━━━━━ SUPPLIED MATERIAL ━━━━━

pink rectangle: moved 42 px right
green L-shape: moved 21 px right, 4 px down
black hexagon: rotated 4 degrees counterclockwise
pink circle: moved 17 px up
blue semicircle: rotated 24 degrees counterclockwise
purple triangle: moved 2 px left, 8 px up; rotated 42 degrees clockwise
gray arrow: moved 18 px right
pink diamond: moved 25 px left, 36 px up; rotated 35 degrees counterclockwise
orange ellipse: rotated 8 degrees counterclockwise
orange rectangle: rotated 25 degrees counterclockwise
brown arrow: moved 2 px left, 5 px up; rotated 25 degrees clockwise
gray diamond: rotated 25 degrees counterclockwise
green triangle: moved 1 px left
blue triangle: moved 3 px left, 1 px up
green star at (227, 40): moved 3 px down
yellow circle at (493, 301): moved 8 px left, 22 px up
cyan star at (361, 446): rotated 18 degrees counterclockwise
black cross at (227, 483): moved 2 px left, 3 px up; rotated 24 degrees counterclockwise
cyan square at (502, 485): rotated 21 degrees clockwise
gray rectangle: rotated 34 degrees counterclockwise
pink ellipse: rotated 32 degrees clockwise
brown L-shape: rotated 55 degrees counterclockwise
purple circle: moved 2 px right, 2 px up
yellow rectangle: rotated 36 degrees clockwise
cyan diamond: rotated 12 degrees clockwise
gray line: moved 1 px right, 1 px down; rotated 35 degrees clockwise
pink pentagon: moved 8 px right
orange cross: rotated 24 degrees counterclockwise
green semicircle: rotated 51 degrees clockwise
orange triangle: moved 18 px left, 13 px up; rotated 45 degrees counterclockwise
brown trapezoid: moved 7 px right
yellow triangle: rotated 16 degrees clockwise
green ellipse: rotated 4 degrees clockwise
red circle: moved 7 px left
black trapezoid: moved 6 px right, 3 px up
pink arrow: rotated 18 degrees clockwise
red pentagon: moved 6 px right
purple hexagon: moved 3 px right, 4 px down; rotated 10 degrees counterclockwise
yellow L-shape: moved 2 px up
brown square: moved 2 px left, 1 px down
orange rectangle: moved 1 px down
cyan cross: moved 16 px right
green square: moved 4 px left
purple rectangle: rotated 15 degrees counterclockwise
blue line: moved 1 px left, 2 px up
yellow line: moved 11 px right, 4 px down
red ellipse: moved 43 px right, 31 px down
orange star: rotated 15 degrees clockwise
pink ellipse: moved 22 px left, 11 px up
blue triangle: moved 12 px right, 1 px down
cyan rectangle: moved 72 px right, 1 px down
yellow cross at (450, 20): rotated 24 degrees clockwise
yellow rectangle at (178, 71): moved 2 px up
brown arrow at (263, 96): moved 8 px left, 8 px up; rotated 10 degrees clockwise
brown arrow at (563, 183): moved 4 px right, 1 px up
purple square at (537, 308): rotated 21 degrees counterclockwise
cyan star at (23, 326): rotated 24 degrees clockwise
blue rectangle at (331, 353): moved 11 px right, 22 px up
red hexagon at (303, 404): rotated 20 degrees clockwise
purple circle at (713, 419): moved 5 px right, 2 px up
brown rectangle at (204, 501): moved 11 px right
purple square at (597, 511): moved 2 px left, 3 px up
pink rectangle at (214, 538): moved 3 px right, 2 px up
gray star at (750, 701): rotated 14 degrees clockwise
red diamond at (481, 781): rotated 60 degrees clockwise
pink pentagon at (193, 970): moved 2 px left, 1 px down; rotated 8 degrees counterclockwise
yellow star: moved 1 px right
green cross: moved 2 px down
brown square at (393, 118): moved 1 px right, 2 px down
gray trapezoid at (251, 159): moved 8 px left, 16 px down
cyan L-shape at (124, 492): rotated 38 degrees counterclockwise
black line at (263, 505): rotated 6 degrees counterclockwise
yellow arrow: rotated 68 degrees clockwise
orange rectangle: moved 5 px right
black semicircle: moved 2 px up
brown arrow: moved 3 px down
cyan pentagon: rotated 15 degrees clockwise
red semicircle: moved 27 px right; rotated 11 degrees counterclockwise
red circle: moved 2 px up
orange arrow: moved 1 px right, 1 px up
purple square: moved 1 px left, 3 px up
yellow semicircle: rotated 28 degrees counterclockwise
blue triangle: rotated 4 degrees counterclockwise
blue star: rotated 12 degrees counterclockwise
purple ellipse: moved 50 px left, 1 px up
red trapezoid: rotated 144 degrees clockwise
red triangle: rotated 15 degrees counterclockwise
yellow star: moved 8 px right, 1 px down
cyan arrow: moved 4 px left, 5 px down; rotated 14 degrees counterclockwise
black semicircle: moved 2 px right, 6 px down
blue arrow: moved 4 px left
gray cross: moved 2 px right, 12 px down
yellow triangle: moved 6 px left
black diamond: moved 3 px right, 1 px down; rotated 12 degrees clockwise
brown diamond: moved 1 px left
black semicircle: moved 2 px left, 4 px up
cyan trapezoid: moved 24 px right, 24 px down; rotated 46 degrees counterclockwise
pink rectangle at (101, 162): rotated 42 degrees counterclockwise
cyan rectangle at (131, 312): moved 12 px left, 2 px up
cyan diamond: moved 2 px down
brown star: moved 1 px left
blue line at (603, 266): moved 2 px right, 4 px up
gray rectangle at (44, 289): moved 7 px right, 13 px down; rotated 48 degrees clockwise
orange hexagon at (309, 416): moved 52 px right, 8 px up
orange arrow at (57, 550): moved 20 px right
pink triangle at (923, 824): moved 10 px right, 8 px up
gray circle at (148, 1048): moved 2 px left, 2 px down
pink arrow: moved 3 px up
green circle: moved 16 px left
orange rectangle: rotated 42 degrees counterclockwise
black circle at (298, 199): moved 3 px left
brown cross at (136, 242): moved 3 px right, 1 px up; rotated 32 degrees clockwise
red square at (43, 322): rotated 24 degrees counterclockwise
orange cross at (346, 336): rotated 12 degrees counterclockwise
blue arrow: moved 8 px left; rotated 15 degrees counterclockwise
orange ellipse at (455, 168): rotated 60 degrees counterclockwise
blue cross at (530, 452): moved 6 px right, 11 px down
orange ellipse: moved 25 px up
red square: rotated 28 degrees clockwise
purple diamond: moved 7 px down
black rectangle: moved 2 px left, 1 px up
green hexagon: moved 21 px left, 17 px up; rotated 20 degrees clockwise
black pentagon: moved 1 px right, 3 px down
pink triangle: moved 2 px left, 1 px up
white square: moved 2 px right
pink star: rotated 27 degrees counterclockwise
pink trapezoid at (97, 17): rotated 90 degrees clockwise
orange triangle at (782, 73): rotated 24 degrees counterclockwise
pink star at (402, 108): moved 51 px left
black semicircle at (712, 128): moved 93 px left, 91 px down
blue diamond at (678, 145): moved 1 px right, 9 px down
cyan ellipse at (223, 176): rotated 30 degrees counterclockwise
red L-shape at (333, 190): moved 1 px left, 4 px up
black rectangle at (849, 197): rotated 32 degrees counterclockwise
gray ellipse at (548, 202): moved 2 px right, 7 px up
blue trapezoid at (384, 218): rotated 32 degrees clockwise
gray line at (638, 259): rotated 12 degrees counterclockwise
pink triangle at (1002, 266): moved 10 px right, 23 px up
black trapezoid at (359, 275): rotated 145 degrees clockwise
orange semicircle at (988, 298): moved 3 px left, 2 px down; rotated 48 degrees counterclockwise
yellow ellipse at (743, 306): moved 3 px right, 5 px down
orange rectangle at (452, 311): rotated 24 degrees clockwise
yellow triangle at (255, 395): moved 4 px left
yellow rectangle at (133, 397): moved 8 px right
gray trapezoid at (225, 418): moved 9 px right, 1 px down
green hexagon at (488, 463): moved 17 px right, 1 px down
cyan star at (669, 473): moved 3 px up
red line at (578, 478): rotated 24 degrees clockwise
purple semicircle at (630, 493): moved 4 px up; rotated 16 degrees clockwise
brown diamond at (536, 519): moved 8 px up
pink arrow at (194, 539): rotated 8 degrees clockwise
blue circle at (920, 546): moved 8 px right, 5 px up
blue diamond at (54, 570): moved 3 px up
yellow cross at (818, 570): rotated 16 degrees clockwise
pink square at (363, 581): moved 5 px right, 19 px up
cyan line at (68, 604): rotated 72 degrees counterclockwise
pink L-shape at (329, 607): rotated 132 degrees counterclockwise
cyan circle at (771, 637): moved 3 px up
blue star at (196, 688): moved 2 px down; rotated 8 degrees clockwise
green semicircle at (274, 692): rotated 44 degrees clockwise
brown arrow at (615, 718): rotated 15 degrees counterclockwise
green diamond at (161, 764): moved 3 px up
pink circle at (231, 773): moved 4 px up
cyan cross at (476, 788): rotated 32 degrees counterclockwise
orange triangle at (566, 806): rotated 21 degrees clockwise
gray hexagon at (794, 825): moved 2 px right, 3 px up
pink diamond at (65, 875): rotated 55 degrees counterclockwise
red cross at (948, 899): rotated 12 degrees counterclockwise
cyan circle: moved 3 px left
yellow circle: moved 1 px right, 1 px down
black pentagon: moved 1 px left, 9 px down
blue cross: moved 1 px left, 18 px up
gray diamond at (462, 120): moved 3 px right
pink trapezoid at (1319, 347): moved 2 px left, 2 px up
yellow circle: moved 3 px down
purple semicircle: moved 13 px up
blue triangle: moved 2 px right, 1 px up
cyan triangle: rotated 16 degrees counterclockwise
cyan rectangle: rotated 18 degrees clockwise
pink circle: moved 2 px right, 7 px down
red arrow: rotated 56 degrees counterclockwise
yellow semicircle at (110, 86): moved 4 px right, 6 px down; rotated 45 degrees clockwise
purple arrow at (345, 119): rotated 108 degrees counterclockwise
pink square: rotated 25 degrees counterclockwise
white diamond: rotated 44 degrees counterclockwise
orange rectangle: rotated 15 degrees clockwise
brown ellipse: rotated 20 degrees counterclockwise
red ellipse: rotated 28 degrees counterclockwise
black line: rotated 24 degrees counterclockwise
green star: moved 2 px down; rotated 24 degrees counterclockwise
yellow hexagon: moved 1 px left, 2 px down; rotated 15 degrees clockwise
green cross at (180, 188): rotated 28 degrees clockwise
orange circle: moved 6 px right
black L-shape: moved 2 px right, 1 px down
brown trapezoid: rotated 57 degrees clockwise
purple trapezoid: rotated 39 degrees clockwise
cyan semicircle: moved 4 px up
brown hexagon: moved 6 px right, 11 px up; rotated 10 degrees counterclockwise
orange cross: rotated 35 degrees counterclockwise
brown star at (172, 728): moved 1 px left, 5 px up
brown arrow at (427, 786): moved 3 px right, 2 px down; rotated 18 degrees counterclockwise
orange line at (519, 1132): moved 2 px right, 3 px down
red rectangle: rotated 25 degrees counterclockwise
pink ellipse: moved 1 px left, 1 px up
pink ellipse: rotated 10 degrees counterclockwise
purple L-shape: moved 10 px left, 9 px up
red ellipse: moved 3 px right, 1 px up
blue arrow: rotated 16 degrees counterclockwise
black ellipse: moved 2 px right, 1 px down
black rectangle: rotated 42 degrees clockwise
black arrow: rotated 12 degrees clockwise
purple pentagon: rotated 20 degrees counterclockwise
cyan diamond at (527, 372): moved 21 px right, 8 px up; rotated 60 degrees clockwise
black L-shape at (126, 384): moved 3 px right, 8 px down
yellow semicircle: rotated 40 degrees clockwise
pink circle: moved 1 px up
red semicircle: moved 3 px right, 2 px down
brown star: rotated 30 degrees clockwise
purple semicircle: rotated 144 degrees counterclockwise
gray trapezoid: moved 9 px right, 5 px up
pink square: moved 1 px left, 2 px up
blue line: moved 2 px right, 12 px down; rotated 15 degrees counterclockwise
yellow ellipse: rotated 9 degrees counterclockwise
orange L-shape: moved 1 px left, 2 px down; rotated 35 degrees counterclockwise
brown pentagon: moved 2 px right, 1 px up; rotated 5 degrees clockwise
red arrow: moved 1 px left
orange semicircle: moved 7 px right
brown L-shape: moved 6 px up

━━━━━

Look above for the line containing "orange line at" and the line containing "black ellipse: moved 2 px right, 1 px down". Transcribe both, with the lines between them, exactly.

orange line at (519, 1132): moved 2 px right, 3 px down
red rectangle: rotated 25 degrees counterclockwise
pink ellipse: moved 1 px left, 1 px up
pink ellipse: rotated 10 degrees counterclockwise
purple L-shape: moved 10 px left, 9 px up
red ellipse: moved 3 px right, 1 px up
blue arrow: rotated 16 degrees counterclockwise
black ellipse: moved 2 px right, 1 px down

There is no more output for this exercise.